> _Exercise brief_
Can you print the data exactly and leave out each image?

*** Begin section ***

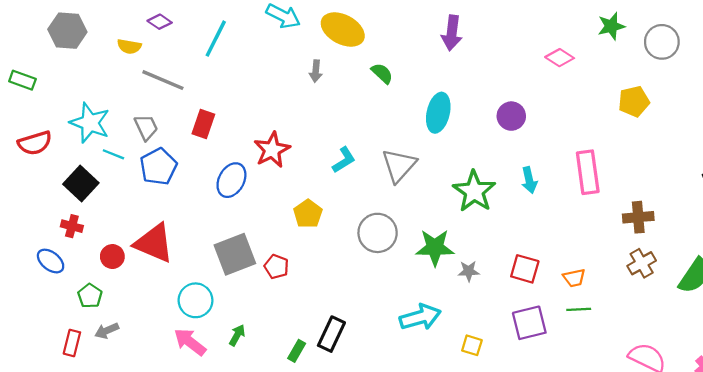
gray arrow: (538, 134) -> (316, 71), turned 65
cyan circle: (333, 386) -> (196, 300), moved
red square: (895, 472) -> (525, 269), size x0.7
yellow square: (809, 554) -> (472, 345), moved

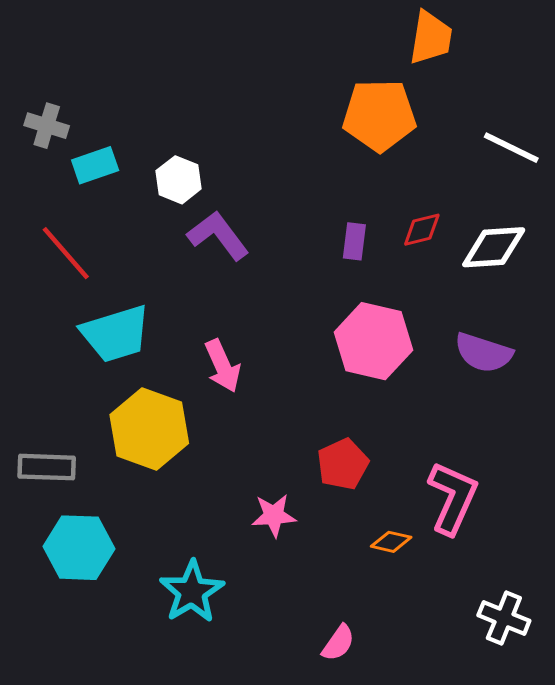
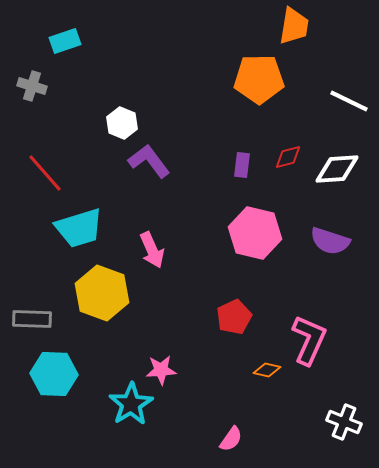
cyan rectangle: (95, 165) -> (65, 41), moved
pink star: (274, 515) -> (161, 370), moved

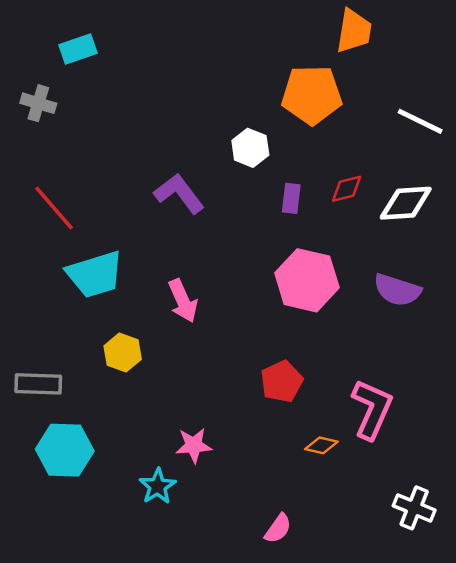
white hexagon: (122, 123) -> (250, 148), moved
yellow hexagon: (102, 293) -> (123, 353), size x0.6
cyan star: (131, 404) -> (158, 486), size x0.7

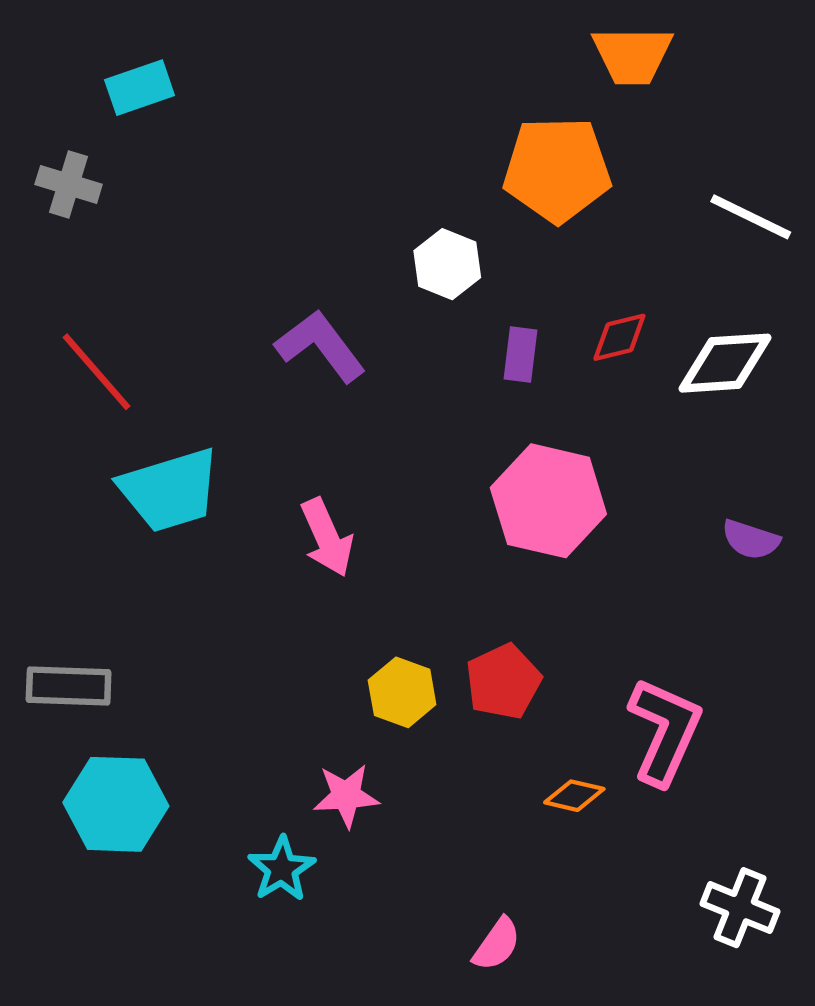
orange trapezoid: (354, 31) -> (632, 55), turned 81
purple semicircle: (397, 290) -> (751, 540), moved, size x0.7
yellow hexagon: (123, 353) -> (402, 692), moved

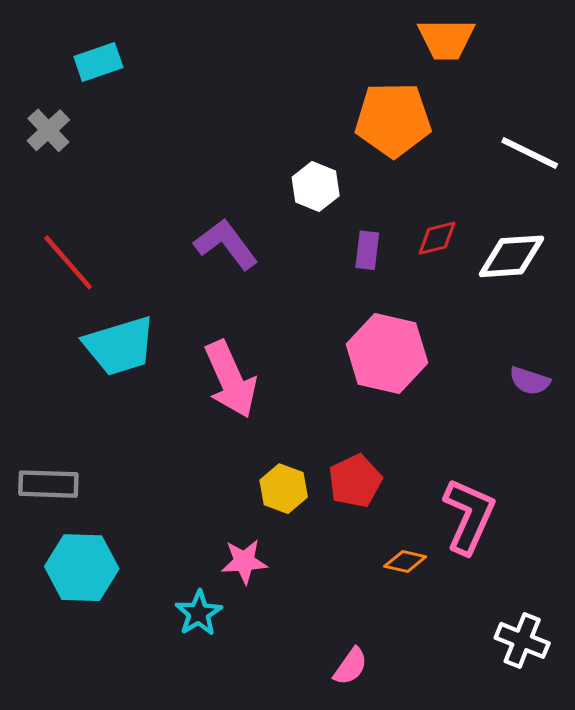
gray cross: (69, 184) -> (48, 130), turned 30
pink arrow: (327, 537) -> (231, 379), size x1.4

*** End section ***

> _Result of this task_
gray arrow: (538, 134) -> (316, 71), turned 65
cyan circle: (333, 386) -> (196, 300), moved
red square: (895, 472) -> (525, 269), size x0.7
yellow square: (809, 554) -> (472, 345), moved

cyan rectangle: (95, 165) -> (65, 41), moved
pink star: (274, 515) -> (161, 370), moved

white hexagon: (122, 123) -> (250, 148), moved
yellow hexagon: (102, 293) -> (123, 353), size x0.6
cyan star: (131, 404) -> (158, 486), size x0.7

orange trapezoid: (354, 31) -> (632, 55), turned 81
purple semicircle: (397, 290) -> (751, 540), moved, size x0.7
yellow hexagon: (123, 353) -> (402, 692), moved

gray cross: (69, 184) -> (48, 130), turned 30
pink arrow: (327, 537) -> (231, 379), size x1.4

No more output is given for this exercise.